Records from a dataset
========
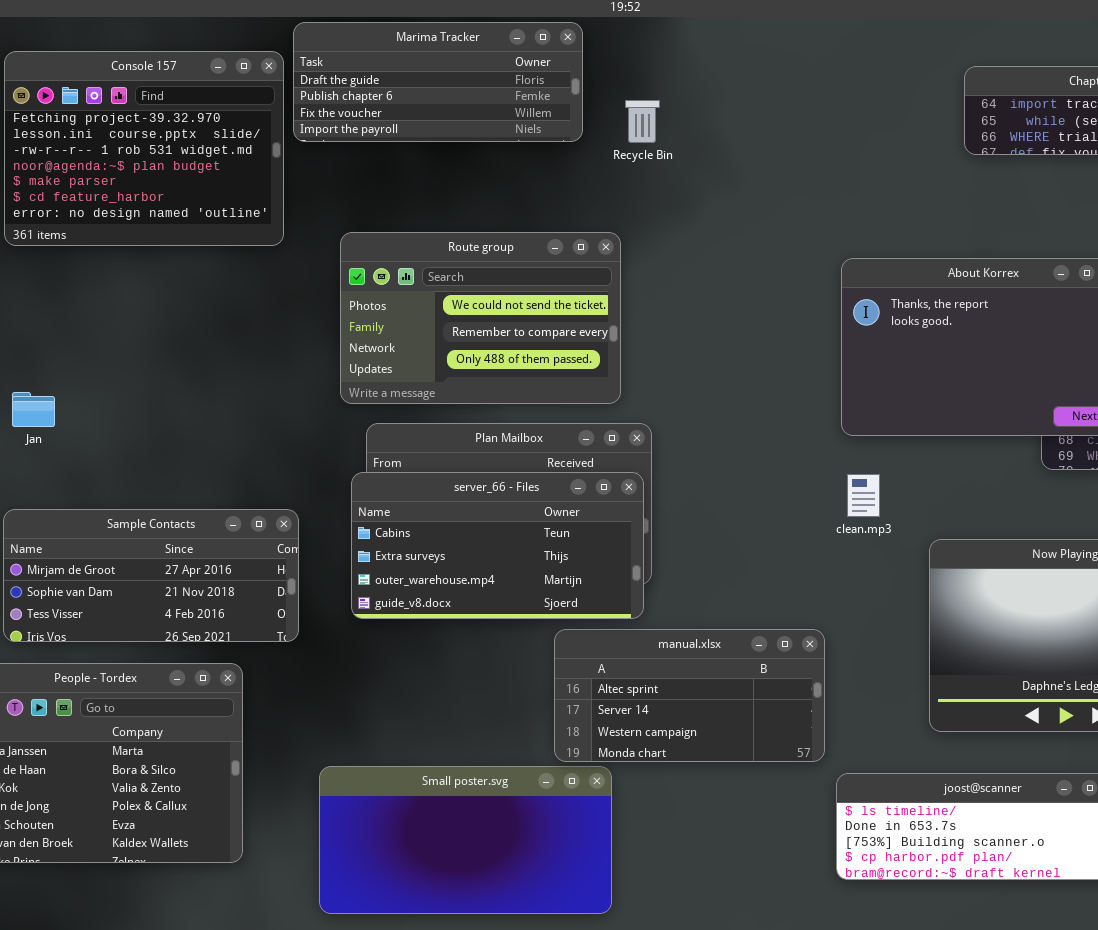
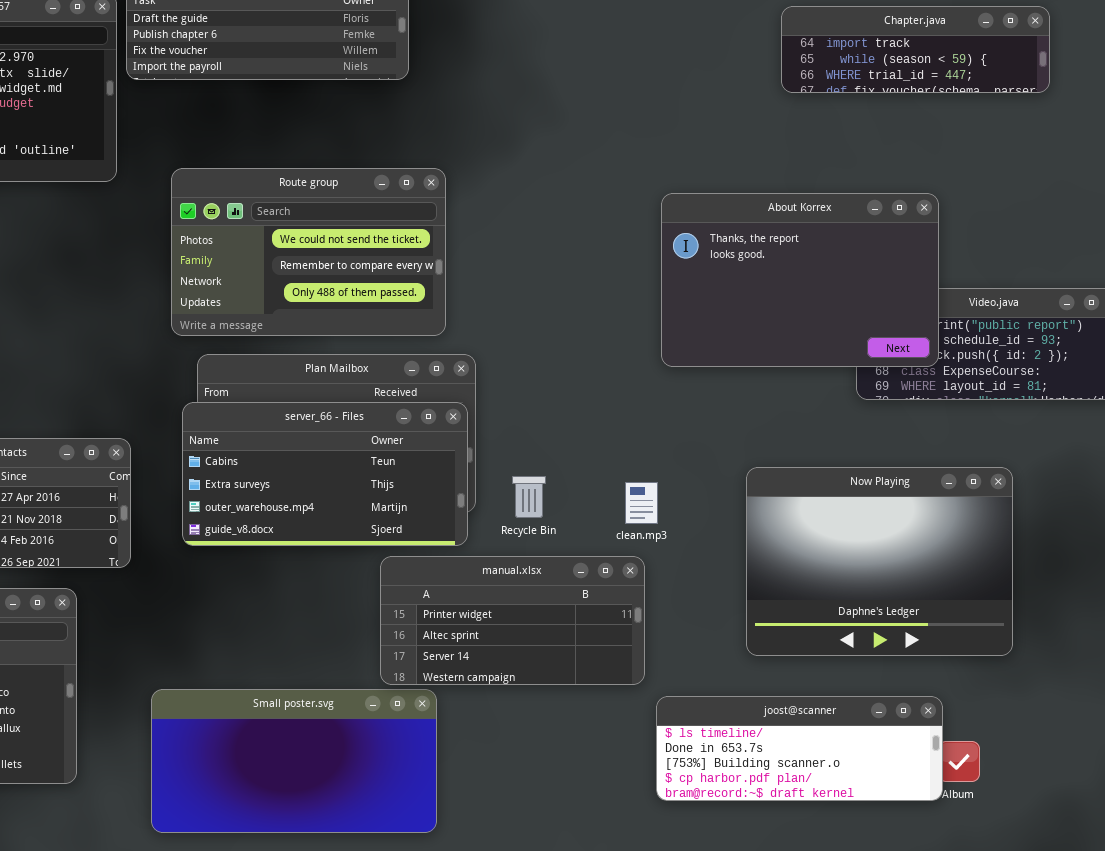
Recycle Bin: [625,100,660,143] -> [512,476,546,518], moved
clean.mp3: [847,474,880,517] -> [625,482,658,524], moved
manual.xlsx: [554,629,825,762] -> [380,556,645,685], scrolled up 1 row

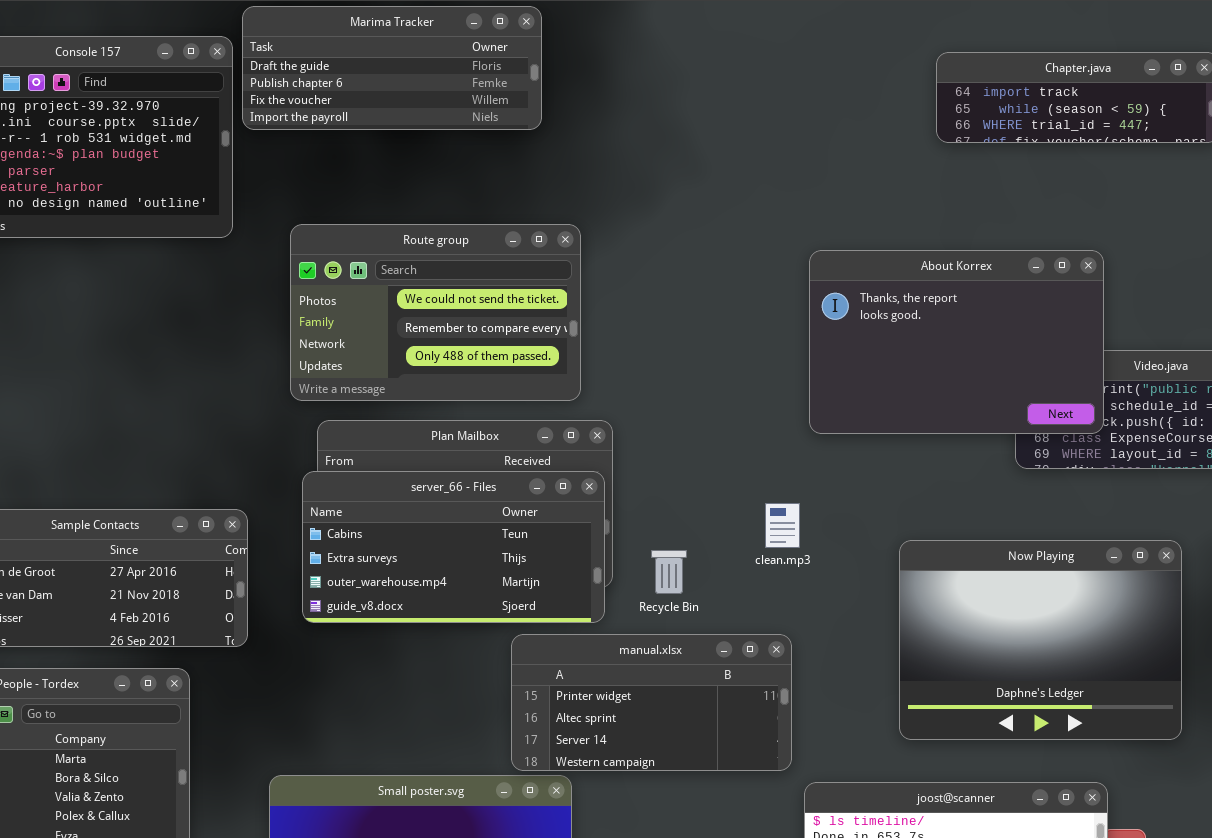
clean.mp3: [625,482,658,524] -> [765,503,800,548], moved

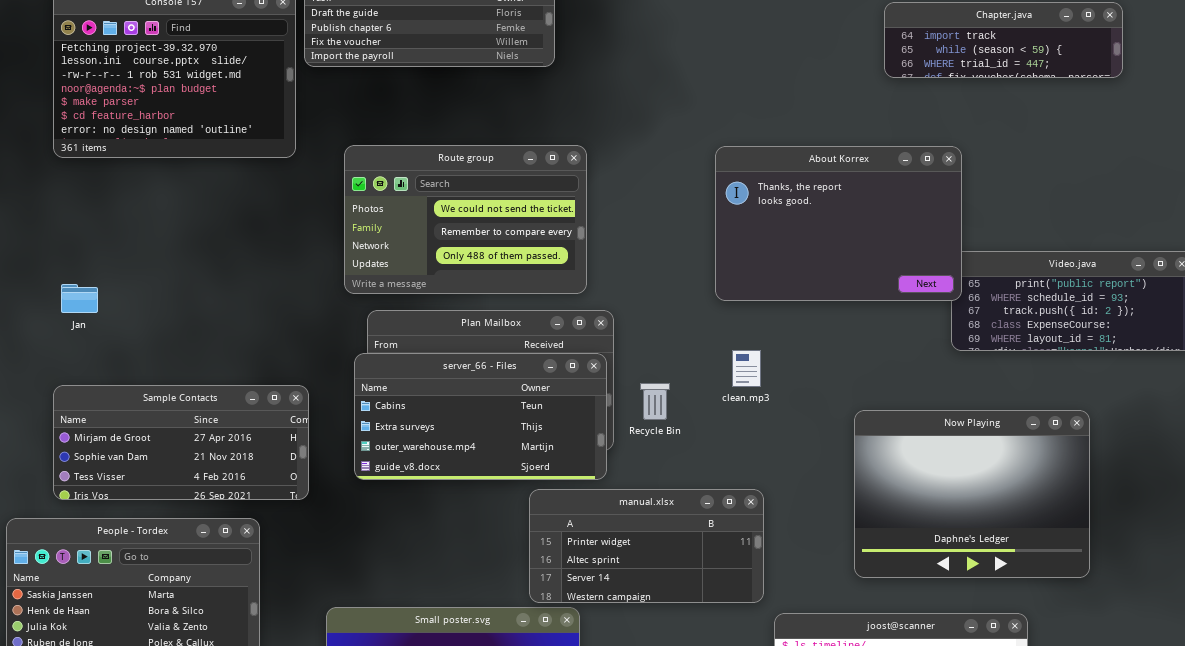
About Korrex: [809,250,1104,434] -> [715,146,962,301], moved
clean.mp3: [765,503,800,548] -> [732,350,761,387], moved
Recycle Bin: [651,550,687,594] -> [640,383,670,420], moved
========
- [Problem description]: Copy the final stretch of the entries exactly: the line containing "manual.xlsx: [554,629,825,762] ->" and every line after it through the last. Include no pictures and nothing more.

- [Reply]:
manual.xlsx: [554,629,825,762] -> [380,556,645,685], scrolled up 1 row

clean.mp3: [625,482,658,524] -> [765,503,800,548], moved

About Korrex: [809,250,1104,434] -> [715,146,962,301], moved
clean.mp3: [765,503,800,548] -> [732,350,761,387], moved
Recycle Bin: [651,550,687,594] -> [640,383,670,420], moved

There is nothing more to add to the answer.